[Opening Available data section]

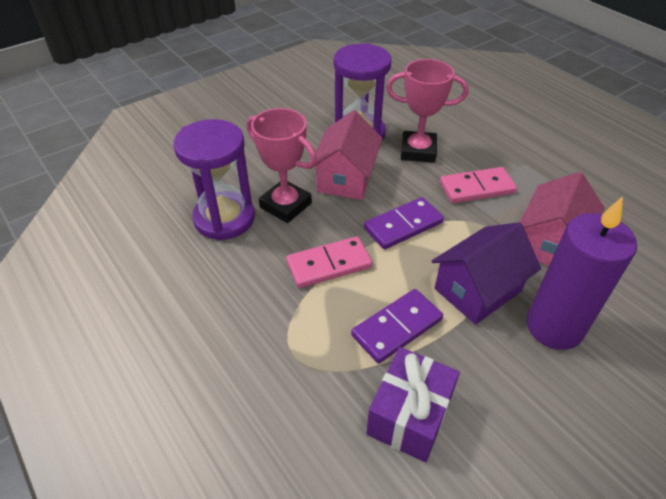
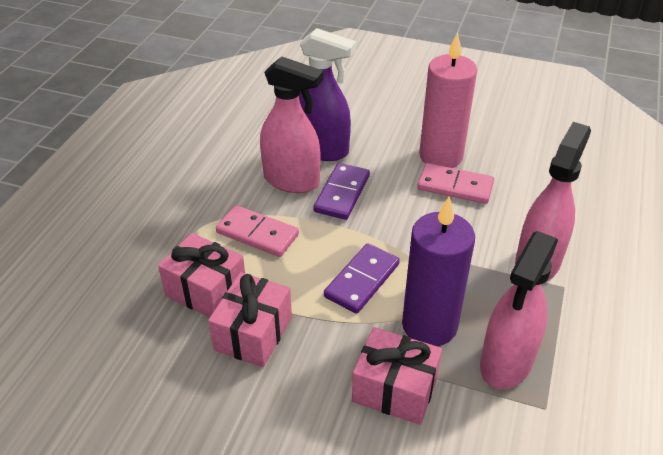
pink candle: 0 -> 1
pink gift: 0 -> 3
pink house: 2 -> 0
pink spray bottle: 0 -> 3
pink trophy: 2 -> 0
purple gift: 1 -> 0
purple hourglass: 2 -> 0
purple house: 1 -> 0
purple spray bottle: 0 -> 1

[Closing Available data section]

Exercise instructions:
Output the data above exactly; pictures do not belong in the copy.

Task answer:
pink candle: 0 -> 1
pink gift: 0 -> 3
pink house: 2 -> 0
pink spray bottle: 0 -> 3
pink trophy: 2 -> 0
purple gift: 1 -> 0
purple hourglass: 2 -> 0
purple house: 1 -> 0
purple spray bottle: 0 -> 1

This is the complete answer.